(Before-and-after object listings)
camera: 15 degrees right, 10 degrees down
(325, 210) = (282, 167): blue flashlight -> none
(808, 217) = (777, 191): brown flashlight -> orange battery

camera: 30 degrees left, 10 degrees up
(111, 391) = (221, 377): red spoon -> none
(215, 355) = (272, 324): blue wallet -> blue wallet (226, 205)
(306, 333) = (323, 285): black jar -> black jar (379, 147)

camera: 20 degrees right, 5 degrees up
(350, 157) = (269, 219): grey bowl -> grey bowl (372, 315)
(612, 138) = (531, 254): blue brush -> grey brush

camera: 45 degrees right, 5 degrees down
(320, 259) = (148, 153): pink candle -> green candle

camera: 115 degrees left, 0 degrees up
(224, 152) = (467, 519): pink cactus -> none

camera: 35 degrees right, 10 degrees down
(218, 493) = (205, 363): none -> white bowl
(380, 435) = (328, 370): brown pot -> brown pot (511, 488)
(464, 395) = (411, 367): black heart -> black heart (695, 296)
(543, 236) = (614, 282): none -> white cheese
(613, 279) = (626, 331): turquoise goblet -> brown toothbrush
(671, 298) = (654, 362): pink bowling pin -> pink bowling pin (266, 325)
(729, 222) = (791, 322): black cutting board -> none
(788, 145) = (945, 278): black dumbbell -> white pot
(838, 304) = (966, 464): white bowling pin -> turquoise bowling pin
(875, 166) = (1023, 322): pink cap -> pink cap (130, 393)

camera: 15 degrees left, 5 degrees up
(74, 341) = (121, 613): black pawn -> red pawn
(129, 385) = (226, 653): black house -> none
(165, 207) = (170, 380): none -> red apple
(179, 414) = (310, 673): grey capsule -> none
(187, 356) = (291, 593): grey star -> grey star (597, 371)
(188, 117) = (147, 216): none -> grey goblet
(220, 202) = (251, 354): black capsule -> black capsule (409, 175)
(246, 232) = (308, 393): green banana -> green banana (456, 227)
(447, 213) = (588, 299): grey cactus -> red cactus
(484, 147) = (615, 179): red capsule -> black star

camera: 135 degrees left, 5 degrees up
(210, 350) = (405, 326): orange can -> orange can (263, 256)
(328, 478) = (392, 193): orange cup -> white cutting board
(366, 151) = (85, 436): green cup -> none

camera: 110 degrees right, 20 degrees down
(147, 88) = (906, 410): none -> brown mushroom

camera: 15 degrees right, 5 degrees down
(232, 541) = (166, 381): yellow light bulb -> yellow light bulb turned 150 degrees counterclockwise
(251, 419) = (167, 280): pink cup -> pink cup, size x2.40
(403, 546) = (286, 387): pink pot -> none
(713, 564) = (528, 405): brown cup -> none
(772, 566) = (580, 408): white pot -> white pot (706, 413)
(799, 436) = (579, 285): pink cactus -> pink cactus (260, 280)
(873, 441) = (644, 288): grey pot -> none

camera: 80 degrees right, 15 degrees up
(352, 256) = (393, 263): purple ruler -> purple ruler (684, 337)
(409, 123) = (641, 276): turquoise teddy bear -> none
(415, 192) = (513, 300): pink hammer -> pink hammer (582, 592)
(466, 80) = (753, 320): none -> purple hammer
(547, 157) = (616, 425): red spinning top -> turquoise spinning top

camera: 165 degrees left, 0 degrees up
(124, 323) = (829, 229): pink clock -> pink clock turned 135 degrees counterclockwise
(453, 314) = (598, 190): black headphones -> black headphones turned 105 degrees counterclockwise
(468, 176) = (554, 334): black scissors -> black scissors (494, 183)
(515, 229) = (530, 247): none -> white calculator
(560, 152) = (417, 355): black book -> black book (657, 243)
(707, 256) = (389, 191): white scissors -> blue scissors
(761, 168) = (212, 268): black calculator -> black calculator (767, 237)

**Exercise instructions**.
The response must contain each line above that holds the string "turned".

**Result of this task**.
(232, 541) = (166, 381): yellow light bulb -> yellow light bulb turned 150 degrees counterclockwise
(124, 323) = (829, 229): pink clock -> pink clock turned 135 degrees counterclockwise
(453, 314) = (598, 190): black headphones -> black headphones turned 105 degrees counterclockwise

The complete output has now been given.